◆ **Required action**:
Look through the records below for the line with "change=move; old=white_padlock; first_place=711,328,45,73;" and the line with "change=insert; new=white_calculator; second_place=461,234,41,36", then return those lines and all lines between, exactly.

(Coordinate-based object records)
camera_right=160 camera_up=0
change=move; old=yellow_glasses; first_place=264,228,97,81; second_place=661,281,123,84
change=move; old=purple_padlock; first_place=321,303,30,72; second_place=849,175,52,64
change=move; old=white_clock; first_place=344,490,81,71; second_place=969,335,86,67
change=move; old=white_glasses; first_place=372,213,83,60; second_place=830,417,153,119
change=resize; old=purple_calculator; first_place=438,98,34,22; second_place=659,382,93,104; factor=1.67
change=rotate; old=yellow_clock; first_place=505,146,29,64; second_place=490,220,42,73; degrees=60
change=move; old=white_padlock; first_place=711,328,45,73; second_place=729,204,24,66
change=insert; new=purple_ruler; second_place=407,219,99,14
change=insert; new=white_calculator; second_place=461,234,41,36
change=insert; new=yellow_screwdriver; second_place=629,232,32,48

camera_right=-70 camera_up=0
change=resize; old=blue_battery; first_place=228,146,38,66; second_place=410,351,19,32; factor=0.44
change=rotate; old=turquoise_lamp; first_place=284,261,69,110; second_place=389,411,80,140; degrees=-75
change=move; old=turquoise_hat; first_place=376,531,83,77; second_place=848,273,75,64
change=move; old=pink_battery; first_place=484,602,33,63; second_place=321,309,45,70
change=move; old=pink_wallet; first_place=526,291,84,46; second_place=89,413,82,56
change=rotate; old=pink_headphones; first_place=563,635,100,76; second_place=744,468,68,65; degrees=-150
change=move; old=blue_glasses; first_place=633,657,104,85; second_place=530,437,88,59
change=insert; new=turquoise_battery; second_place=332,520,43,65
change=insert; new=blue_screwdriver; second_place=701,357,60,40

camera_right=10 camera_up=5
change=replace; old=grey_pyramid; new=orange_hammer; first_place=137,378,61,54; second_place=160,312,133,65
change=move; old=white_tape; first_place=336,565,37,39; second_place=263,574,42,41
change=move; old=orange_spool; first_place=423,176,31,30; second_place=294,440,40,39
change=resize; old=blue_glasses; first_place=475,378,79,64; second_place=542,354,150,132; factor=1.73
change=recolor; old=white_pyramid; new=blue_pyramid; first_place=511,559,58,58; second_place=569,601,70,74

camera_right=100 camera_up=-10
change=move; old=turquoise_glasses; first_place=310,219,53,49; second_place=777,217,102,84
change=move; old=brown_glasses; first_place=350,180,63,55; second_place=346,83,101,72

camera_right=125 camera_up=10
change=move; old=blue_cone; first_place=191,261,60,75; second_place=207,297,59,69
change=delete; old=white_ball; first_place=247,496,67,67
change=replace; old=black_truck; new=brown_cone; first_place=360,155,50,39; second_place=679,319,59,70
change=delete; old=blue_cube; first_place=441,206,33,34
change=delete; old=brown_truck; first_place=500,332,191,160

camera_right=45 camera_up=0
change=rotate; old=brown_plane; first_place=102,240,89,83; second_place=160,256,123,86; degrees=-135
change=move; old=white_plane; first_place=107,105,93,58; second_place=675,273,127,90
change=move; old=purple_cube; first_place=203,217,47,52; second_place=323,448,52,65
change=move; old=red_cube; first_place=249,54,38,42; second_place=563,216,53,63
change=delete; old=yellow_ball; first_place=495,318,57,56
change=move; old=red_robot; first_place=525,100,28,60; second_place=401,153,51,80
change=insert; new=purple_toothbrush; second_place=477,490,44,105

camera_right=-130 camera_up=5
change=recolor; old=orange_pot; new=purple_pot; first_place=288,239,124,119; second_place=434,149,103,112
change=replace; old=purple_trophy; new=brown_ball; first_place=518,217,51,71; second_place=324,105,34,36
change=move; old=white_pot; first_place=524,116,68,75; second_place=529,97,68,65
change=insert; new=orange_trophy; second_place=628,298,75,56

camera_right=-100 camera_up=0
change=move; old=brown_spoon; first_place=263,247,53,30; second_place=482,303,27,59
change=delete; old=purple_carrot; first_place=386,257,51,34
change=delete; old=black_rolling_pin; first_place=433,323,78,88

◆ **Result for this task**:
change=move; old=white_padlock; first_place=711,328,45,73; second_place=729,204,24,66
change=insert; new=purple_ruler; second_place=407,219,99,14
change=insert; new=white_calculator; second_place=461,234,41,36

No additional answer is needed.